DATASET RECORDS:
++++++

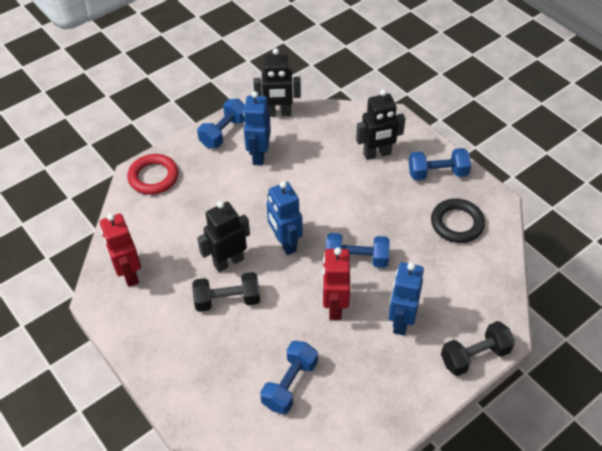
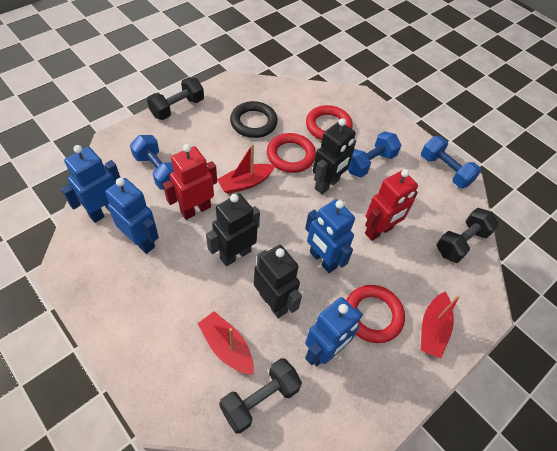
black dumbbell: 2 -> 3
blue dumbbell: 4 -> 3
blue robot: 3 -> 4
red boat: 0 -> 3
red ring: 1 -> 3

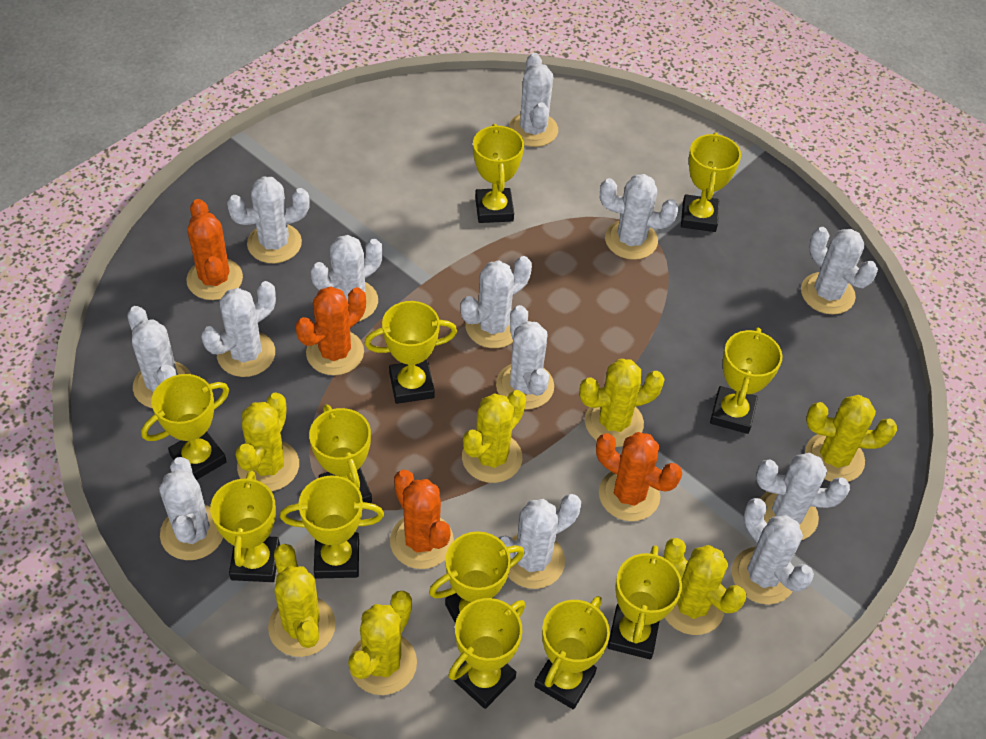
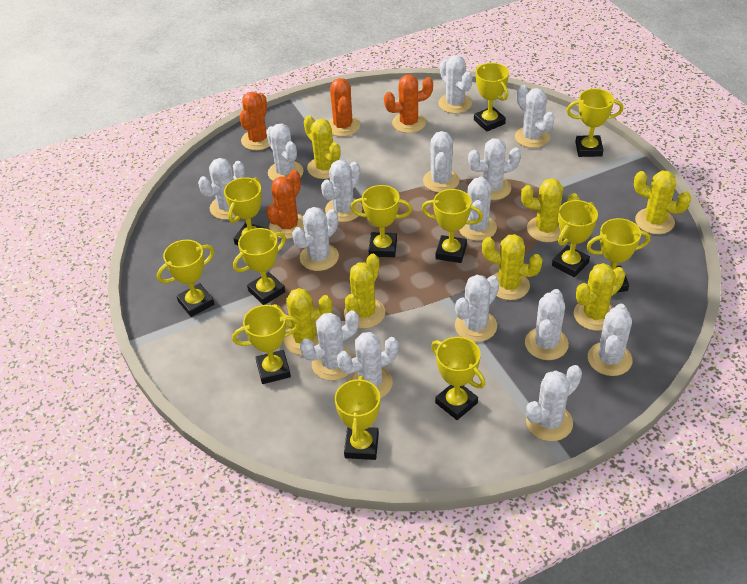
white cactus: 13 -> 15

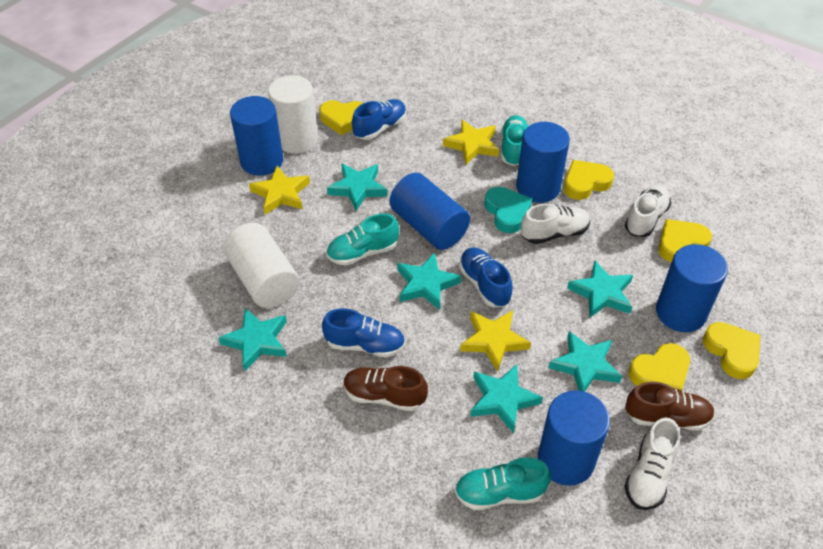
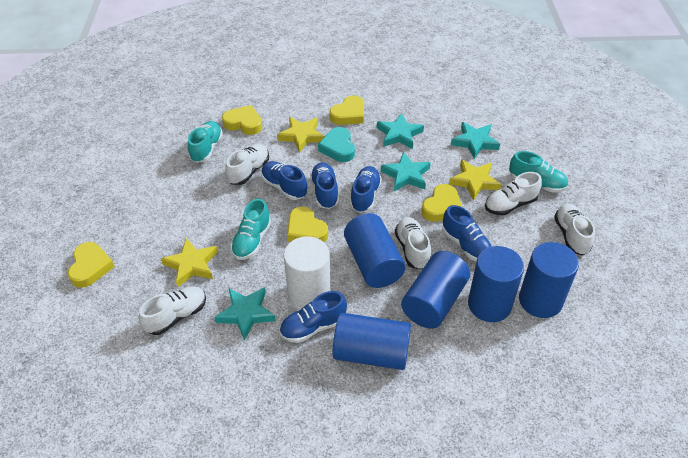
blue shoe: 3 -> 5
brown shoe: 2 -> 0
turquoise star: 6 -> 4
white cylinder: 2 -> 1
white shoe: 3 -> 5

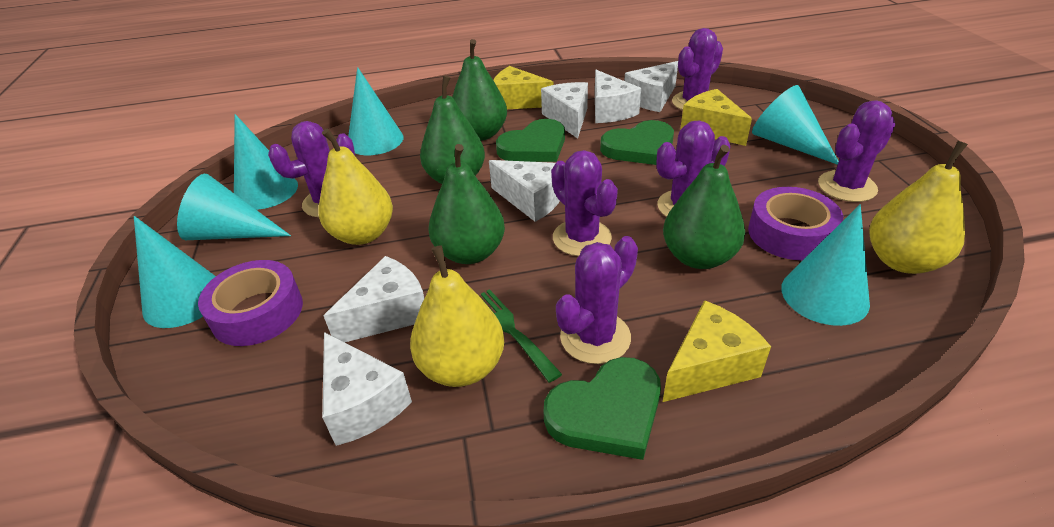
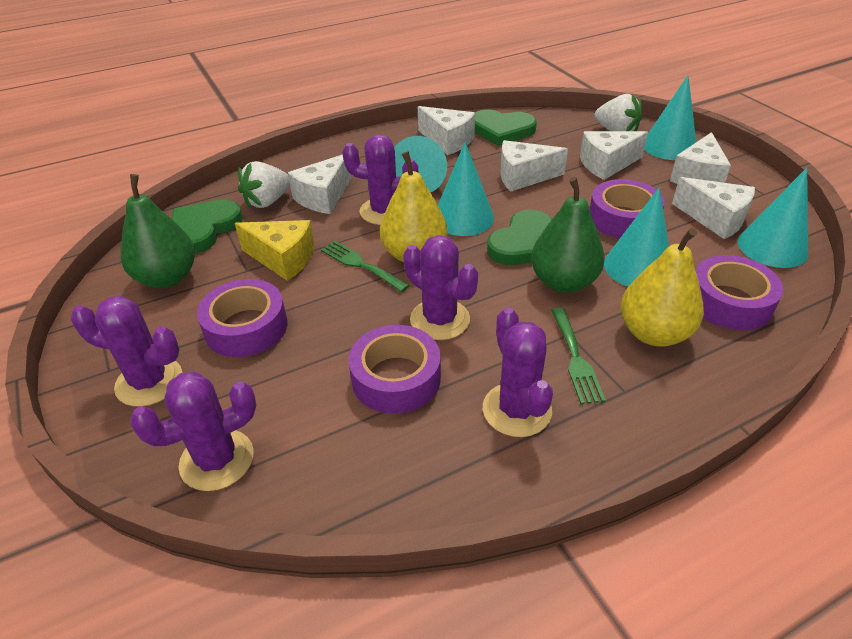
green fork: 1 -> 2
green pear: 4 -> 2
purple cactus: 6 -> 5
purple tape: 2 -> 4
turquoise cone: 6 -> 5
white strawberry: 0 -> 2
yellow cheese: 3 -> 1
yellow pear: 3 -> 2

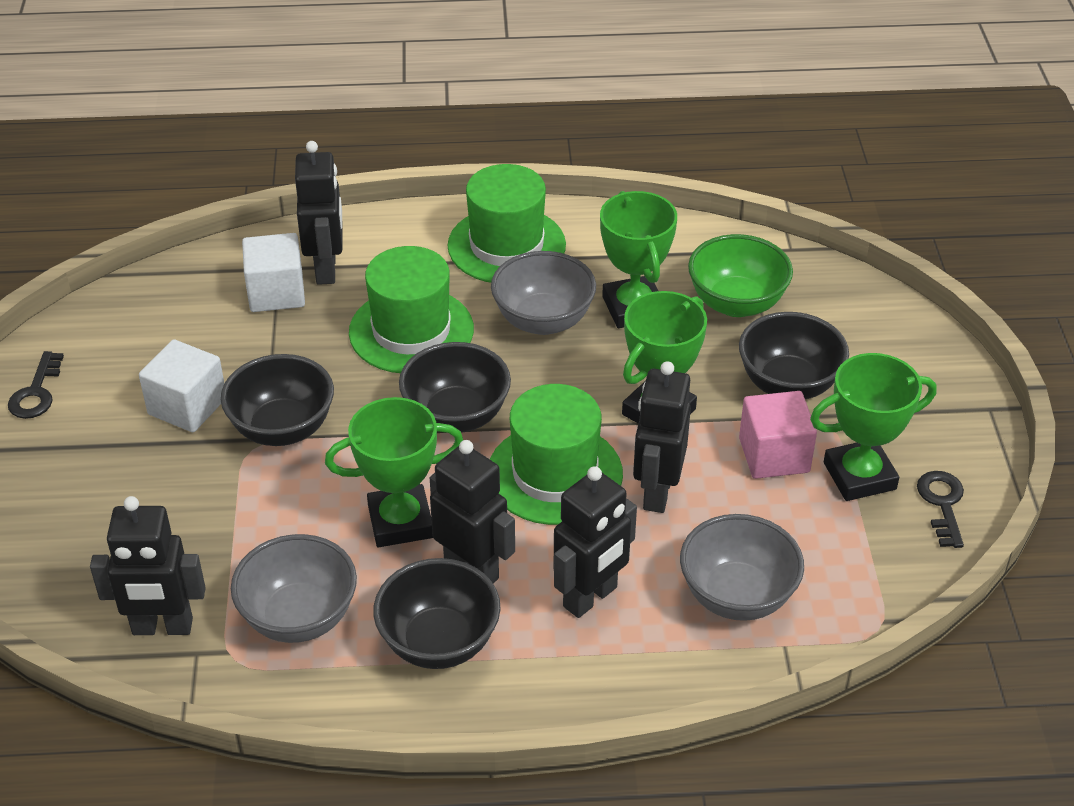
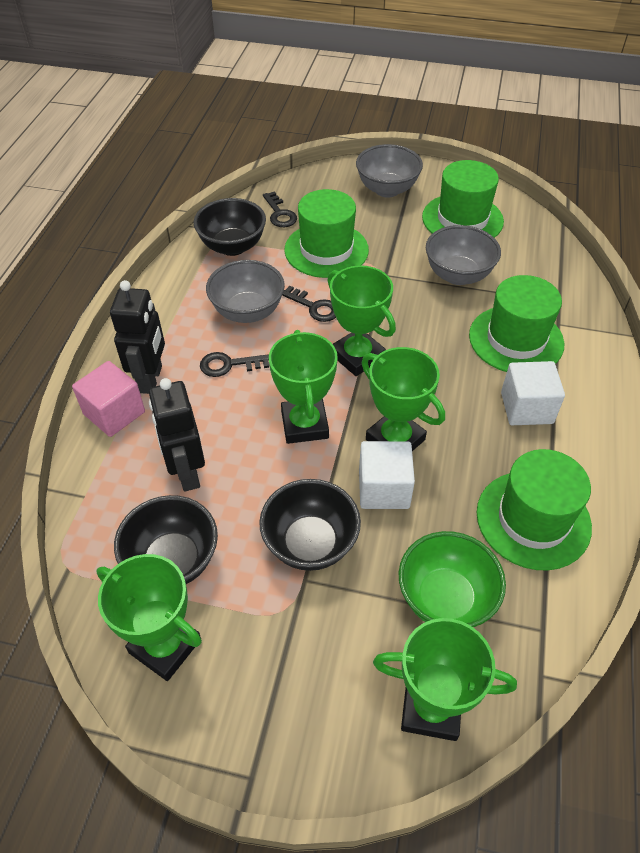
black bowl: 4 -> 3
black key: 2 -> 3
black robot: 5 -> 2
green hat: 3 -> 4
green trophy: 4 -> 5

++++++

PROBLEM DESCRIPTION: Leaving the pictures aside, write out only the lines from the one containing "green pear: 4 -> 2" through the end of the material, exactly as they stand.

TASK SOLUTION:
green pear: 4 -> 2
purple cactus: 6 -> 5
purple tape: 2 -> 4
turquoise cone: 6 -> 5
white strawberry: 0 -> 2
yellow cheese: 3 -> 1
yellow pear: 3 -> 2

black bowl: 4 -> 3
black key: 2 -> 3
black robot: 5 -> 2
green hat: 3 -> 4
green trophy: 4 -> 5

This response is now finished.